§ **Directions**: Please give the number of lines in the records below that include "mushroom", with no other output.

---- Data for this task

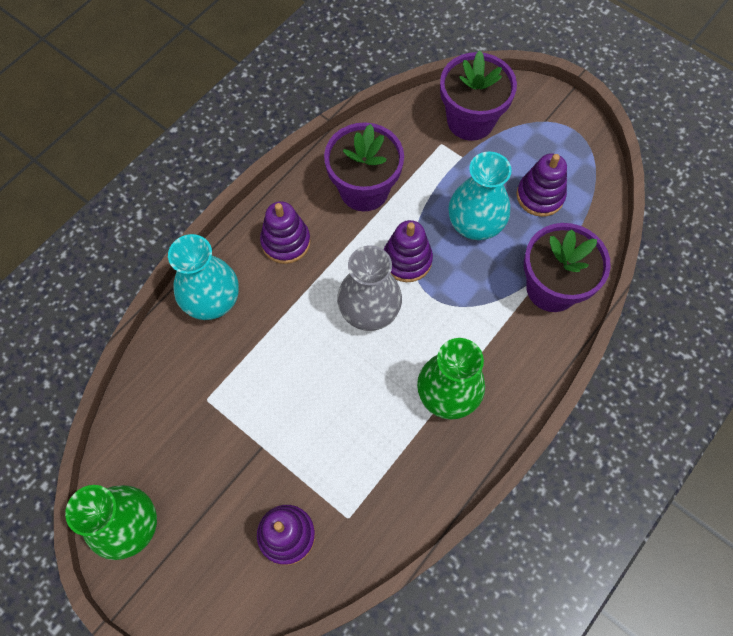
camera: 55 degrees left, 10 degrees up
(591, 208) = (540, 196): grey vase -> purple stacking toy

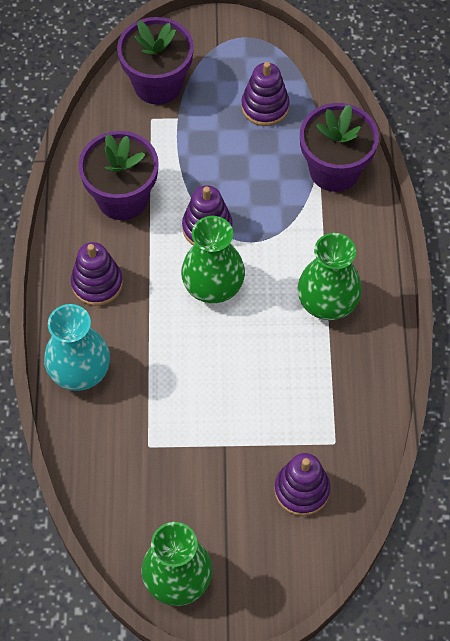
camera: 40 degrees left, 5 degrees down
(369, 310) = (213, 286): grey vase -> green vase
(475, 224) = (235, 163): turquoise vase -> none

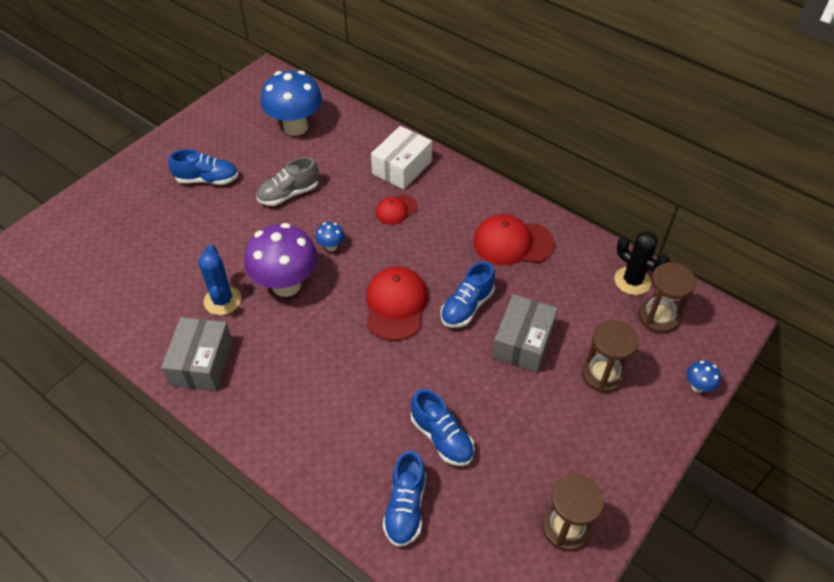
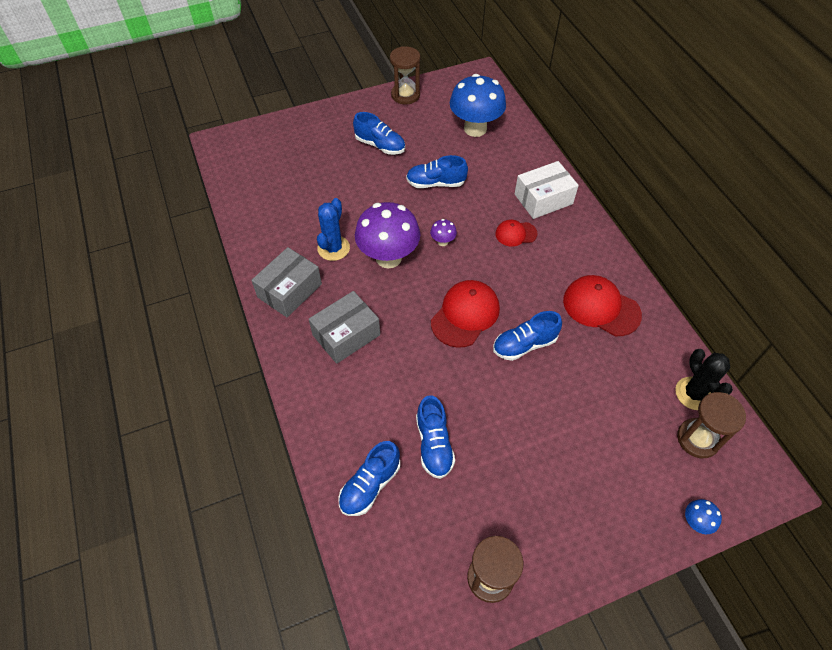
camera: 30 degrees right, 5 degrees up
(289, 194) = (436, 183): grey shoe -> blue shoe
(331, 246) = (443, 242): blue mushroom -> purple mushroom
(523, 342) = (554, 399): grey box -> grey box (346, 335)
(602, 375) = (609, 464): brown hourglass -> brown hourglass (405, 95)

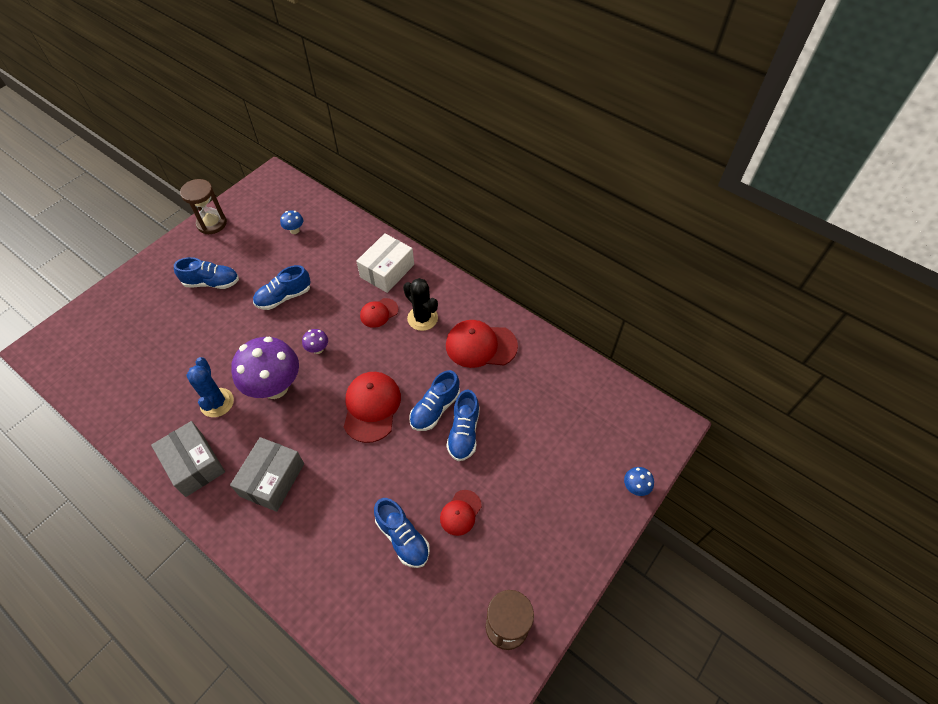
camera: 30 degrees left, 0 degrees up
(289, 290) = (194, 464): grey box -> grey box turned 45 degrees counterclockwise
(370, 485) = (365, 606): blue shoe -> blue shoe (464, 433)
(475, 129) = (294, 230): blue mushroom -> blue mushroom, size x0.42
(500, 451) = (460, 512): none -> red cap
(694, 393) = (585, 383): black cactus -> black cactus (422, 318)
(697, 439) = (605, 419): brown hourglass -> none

--------
---- Data for this task

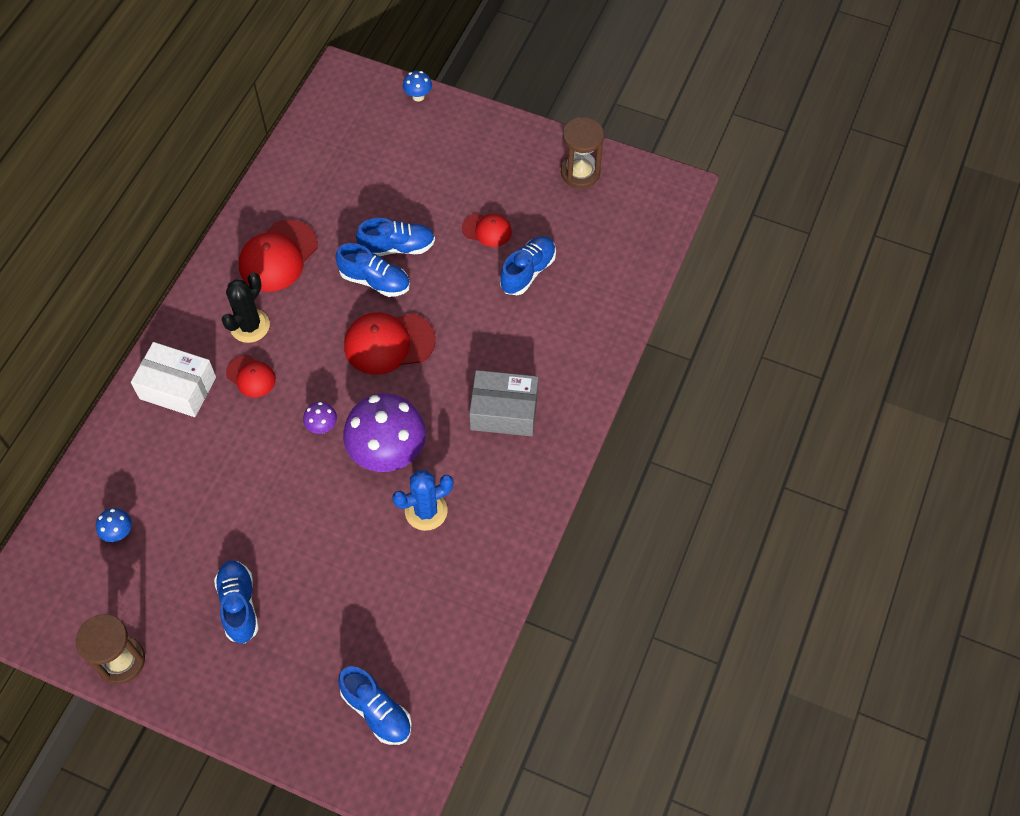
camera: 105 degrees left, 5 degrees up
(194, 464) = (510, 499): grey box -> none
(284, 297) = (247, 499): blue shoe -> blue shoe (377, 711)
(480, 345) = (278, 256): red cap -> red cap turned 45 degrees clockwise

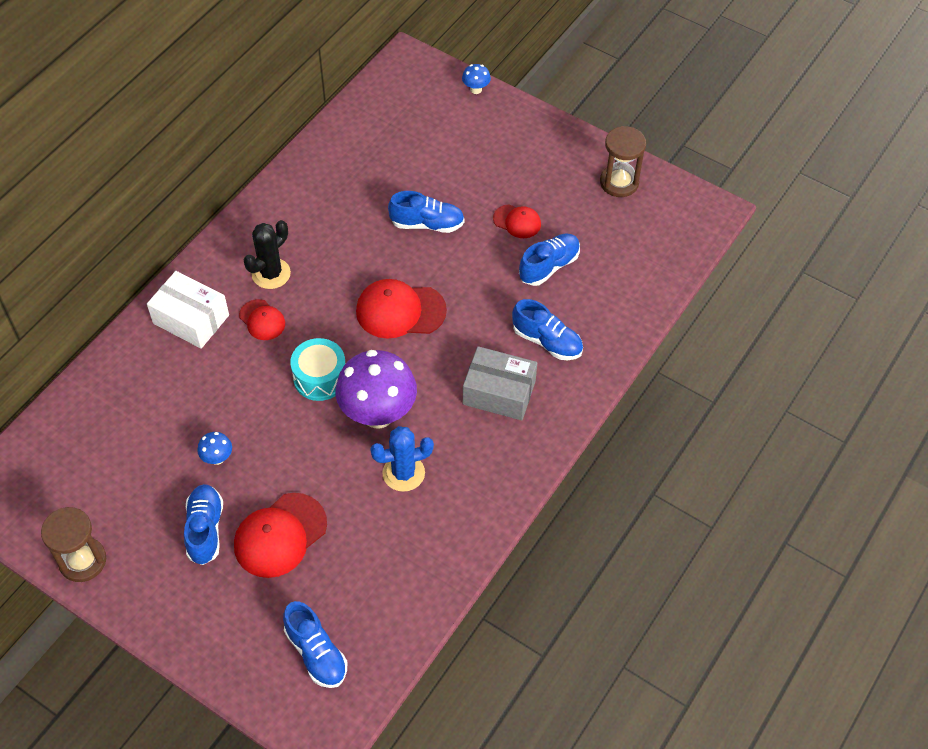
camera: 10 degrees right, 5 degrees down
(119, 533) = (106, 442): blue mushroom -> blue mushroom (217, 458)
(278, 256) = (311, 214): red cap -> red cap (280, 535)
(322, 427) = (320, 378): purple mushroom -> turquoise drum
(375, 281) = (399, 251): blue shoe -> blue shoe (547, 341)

--------

§ **Response to the task**: 4